The lines below must be transcribed exactly as given, with the images removed.

== Records provided ==
%%
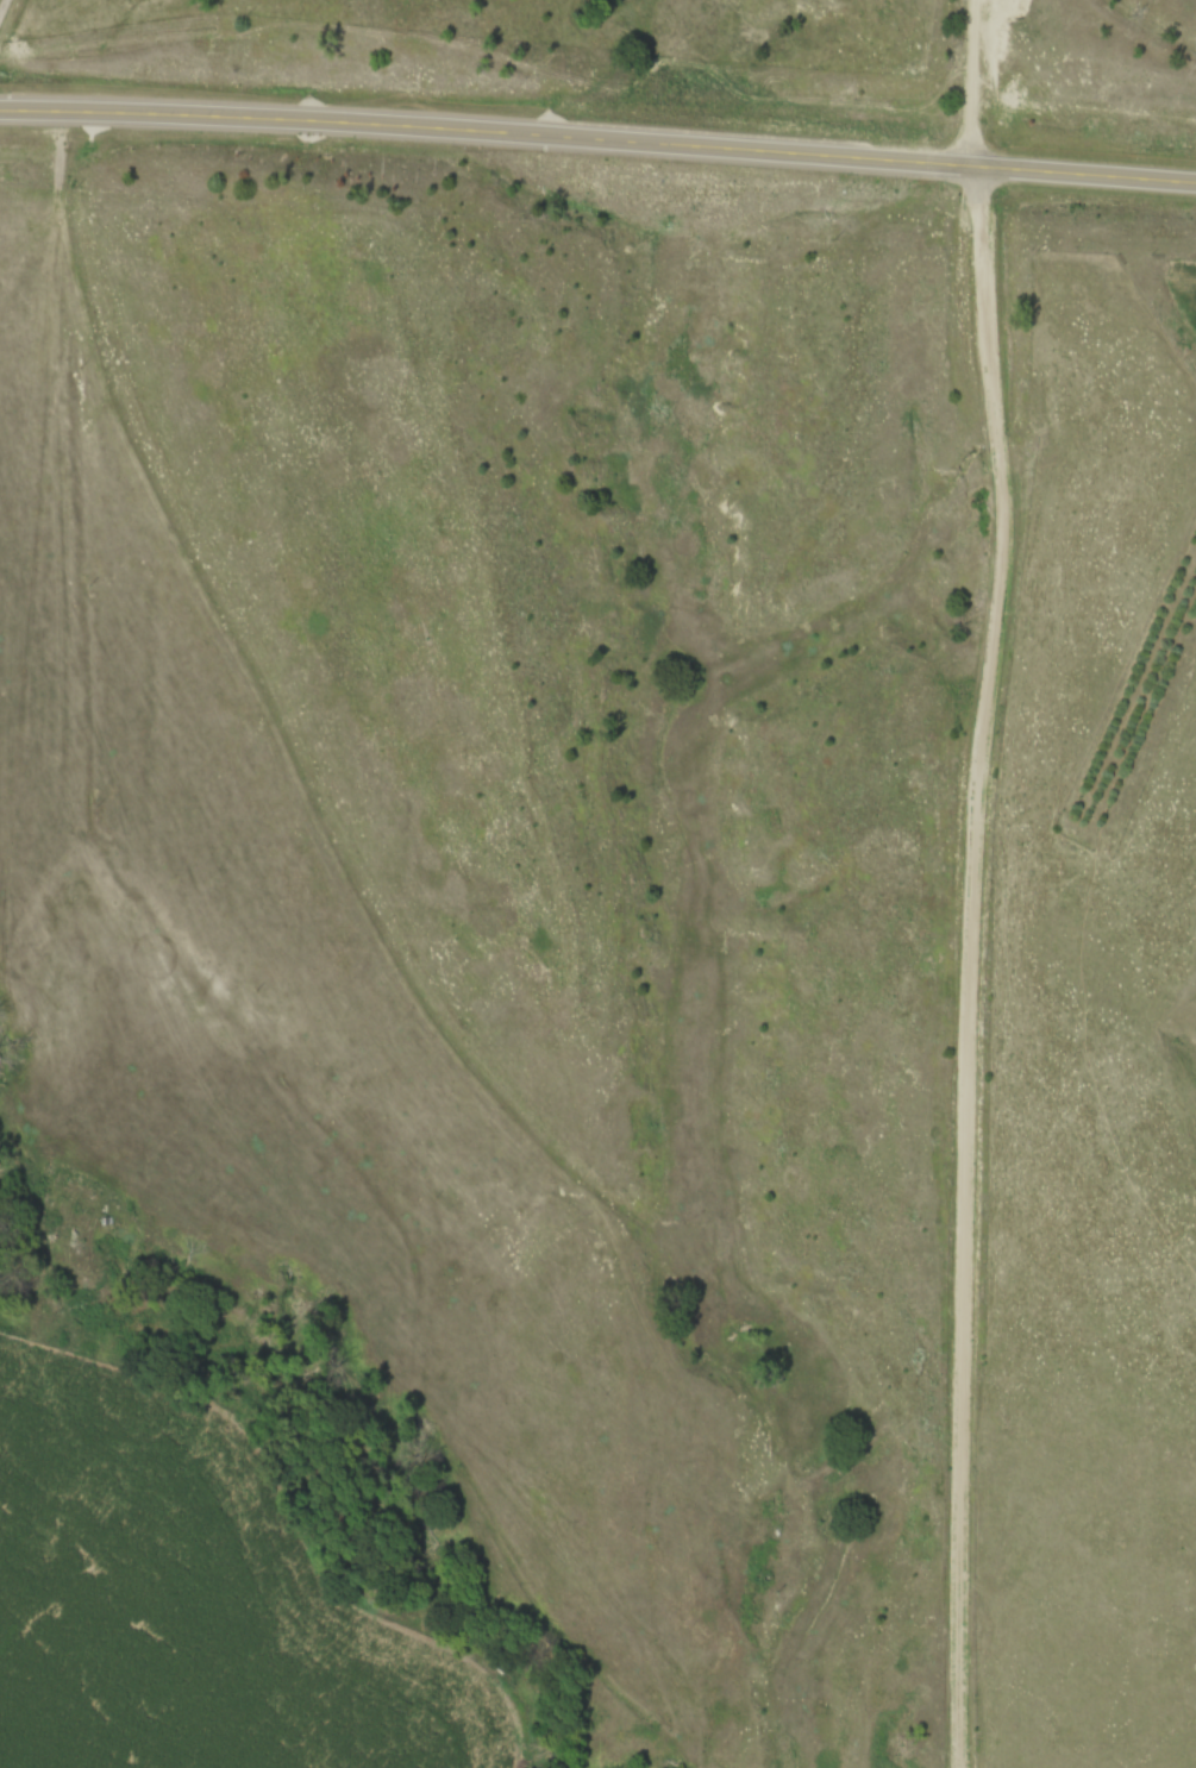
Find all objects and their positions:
road: (0, 1)
airport: (1097, 72)
road: (598, 132)
crop: (1184, 274)
road: (970, 882)
crop: (194, 1602)

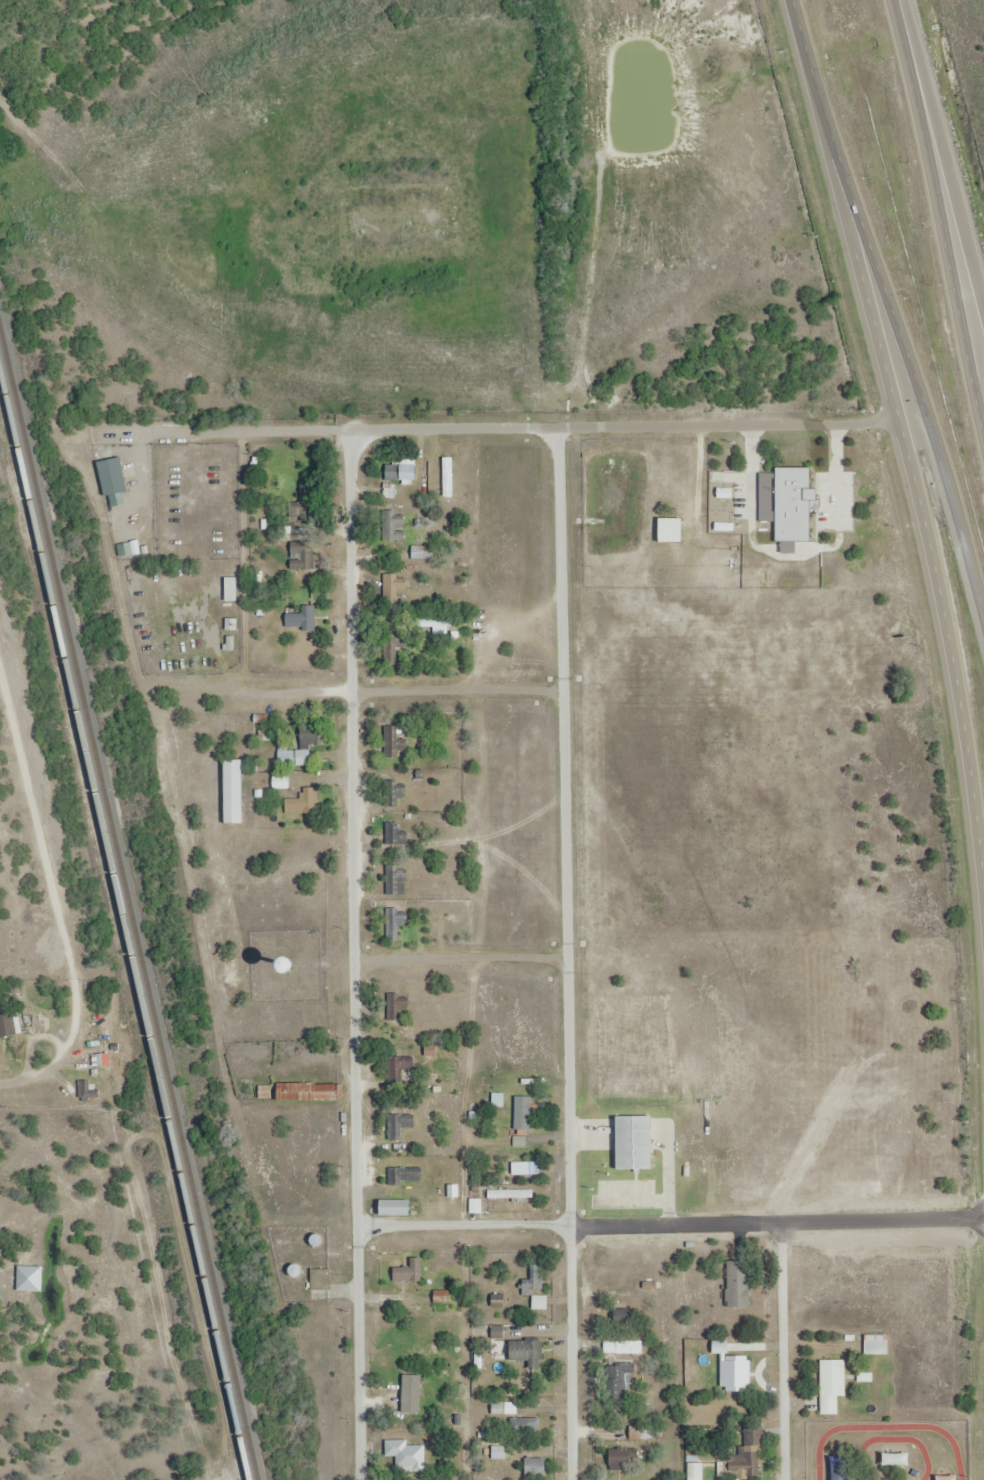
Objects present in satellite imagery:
road: (903, 23)
road: (811, 84)
road: (946, 180)
road: (942, 233)
road: (888, 317)
road: (625, 430)
road: (979, 436)
building: (401, 472)
building: (113, 475)
road: (923, 537)
road: (965, 543)
building: (400, 585)
building: (231, 588)
building: (440, 624)
building: (394, 650)
building: (308, 742)
building: (396, 742)
building: (281, 781)
building: (396, 793)
building: (396, 836)
building: (396, 879)
railway: (128, 894)
railway: (124, 922)
building: (396, 923)
road: (357, 956)
road: (570, 956)
building: (8, 1025)
building: (523, 1113)
building: (399, 1129)
building: (409, 1175)
building: (511, 1192)
building: (395, 1207)
road: (568, 1228)
building: (534, 1280)
building: (738, 1284)
building: (876, 1344)
building: (629, 1346)
road: (790, 1351)
building: (620, 1379)
building: (832, 1384)
building: (407, 1455)
building: (744, 1456)
building: (625, 1458)
building: (536, 1467)
building: (695, 1471)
%%
== Task answer ==
Find all objects and their positions:
road: (0, 1)
airport: (1097, 72)
road: (598, 132)
crop: (1184, 274)
road: (970, 882)
crop: (194, 1602)

Objects present in satellite imagery:
road: (903, 23)
road: (811, 84)
road: (946, 180)
road: (942, 233)
road: (888, 317)
road: (625, 430)
road: (979, 436)
building: (401, 472)
building: (113, 475)
road: (923, 537)
road: (965, 543)
building: (400, 585)
building: (231, 588)
building: (440, 624)
building: (394, 650)
building: (308, 742)
building: (396, 742)
building: (281, 781)
building: (396, 793)
building: (396, 836)
building: (396, 879)
railway: (128, 894)
railway: (124, 922)
building: (396, 923)
road: (357, 956)
road: (570, 956)
building: (8, 1025)
building: (523, 1113)
building: (399, 1129)
building: (409, 1175)
building: (511, 1192)
building: (395, 1207)
road: (568, 1228)
building: (534, 1280)
building: (738, 1284)
building: (876, 1344)
building: (629, 1346)
road: (790, 1351)
building: (620, 1379)
building: (832, 1384)
building: (407, 1455)
building: (744, 1456)
building: (625, 1458)
building: (536, 1467)
building: (695, 1471)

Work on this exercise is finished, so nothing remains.